Provided data
--- START ---

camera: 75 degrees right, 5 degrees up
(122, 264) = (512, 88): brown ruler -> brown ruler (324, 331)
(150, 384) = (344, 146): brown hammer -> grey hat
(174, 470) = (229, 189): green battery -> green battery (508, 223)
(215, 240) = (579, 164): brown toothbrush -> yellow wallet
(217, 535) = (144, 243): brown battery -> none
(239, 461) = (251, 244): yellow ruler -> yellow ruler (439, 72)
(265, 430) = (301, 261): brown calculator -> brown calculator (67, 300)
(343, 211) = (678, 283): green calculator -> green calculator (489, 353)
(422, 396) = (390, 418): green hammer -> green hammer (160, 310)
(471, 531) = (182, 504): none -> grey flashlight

--- END ---
--- START ---

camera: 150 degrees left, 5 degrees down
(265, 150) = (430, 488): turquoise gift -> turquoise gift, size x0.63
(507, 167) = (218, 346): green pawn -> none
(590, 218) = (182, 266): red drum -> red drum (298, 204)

--- END ---

Task requirements
Could you state how many lines of the entries contain the word "green"? Only the number is wanted.

Result of the exercise
4